Assignment:
Leave every picture out and write out the records below exactly.

%%

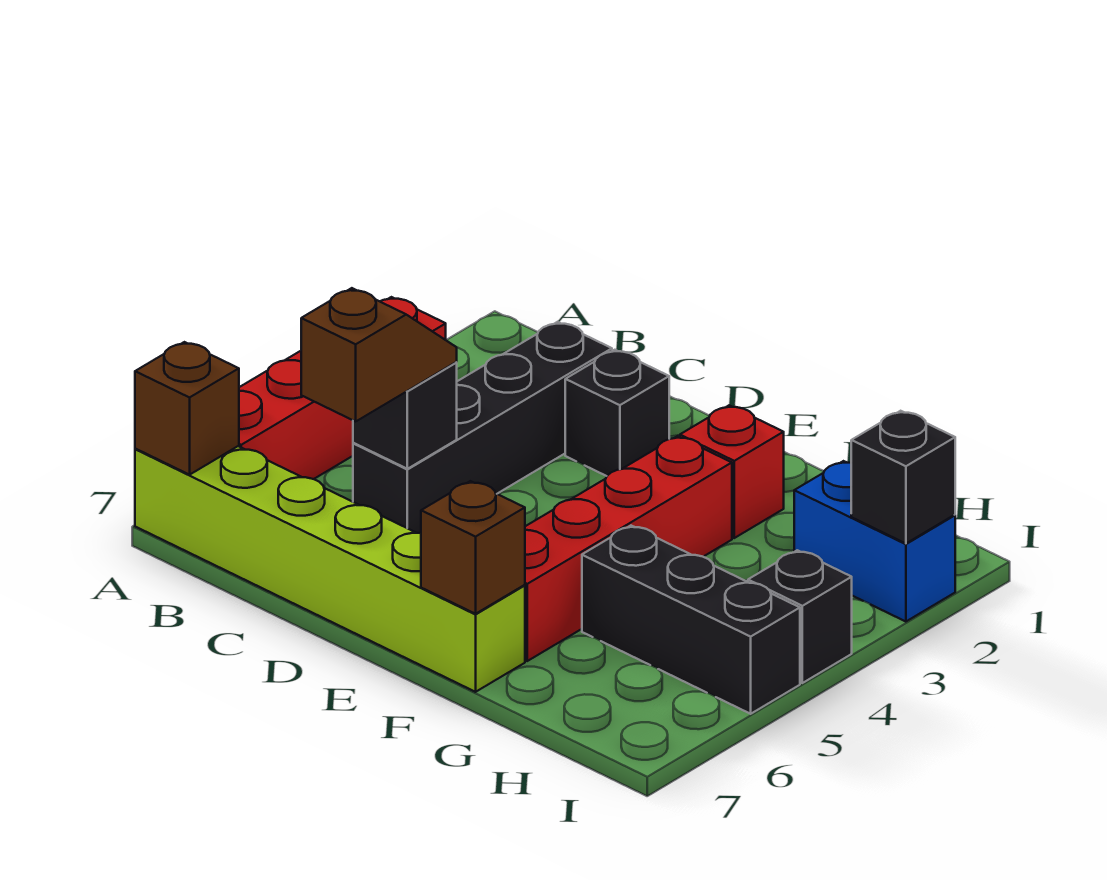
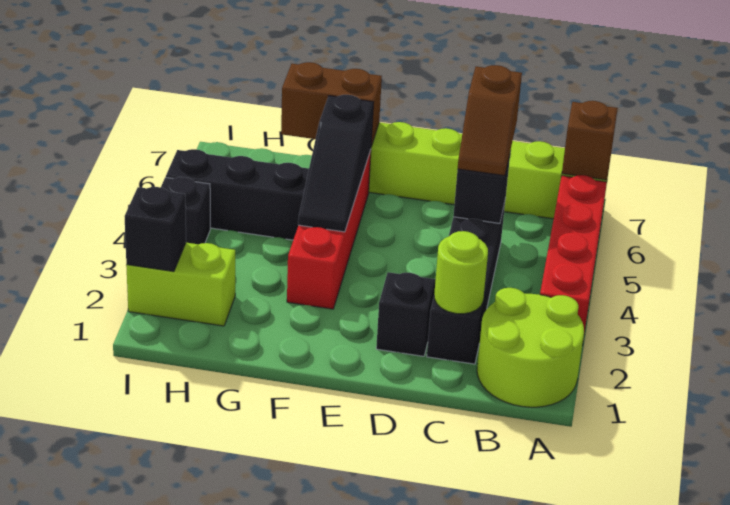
none -> lime round brick A1:B2 level 1
none -> lime round brick C2 level 2
red brick F2 level 1 -> none
none -> black slope F4:F6 level 2 top 6
brown brick F7 level 2 -> brown brick F7:G7 level 2
blue brick H2:I2 level 1 -> lime brick H2:I2 level 1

%%

Output below:
none -> lime round brick A1:B2 level 1
none -> lime round brick C2 level 2
red brick F2 level 1 -> none
none -> black slope F4:F6 level 2 top 6
brown brick F7 level 2 -> brown brick F7:G7 level 2
blue brick H2:I2 level 1 -> lime brick H2:I2 level 1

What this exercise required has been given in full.